Listed entries START

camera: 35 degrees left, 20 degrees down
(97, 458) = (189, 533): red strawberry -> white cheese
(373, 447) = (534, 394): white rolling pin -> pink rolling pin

Listed entries END
Listed entries START

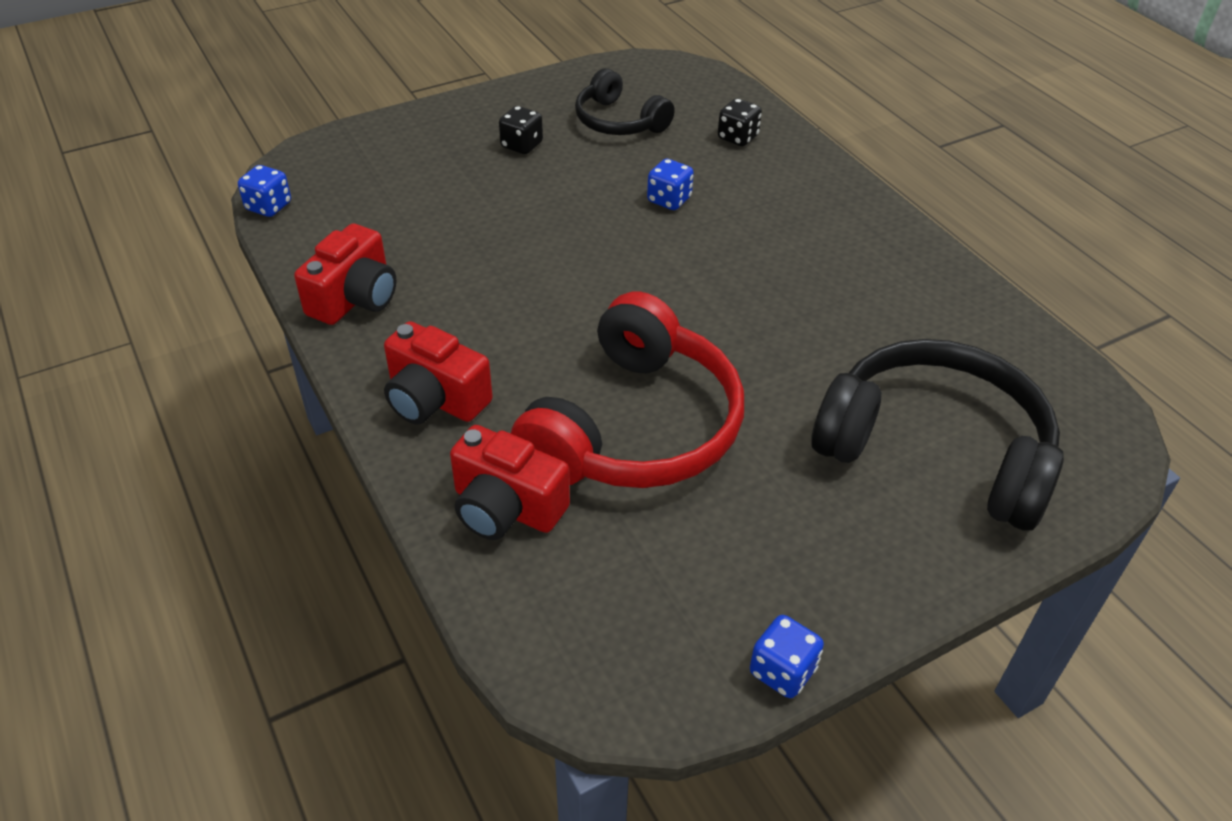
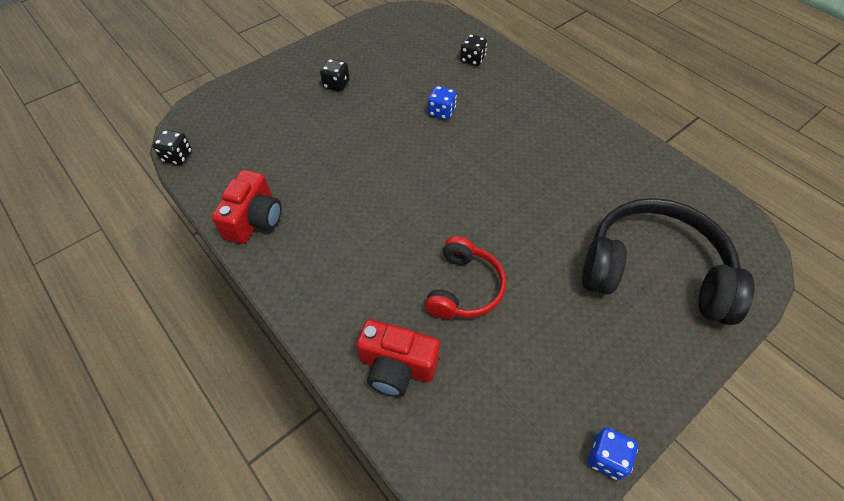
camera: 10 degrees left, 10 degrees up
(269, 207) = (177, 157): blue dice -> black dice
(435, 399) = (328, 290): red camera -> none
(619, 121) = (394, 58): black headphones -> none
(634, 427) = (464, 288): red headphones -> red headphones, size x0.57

Listed entries END
Listed entries START

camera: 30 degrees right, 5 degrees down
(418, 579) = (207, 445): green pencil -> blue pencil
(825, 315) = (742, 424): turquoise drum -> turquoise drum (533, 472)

Listed entries END

→ **Instructions for the task**
Would you copy, unchanged, the stretch of the records above that begins at the line containing "(97, 458) = (189, 533): red" and ends at the line containing "(373, 447) = (534, 394): white", and only that?

→ **Task result**
(97, 458) = (189, 533): red strawberry -> white cheese
(373, 447) = (534, 394): white rolling pin -> pink rolling pin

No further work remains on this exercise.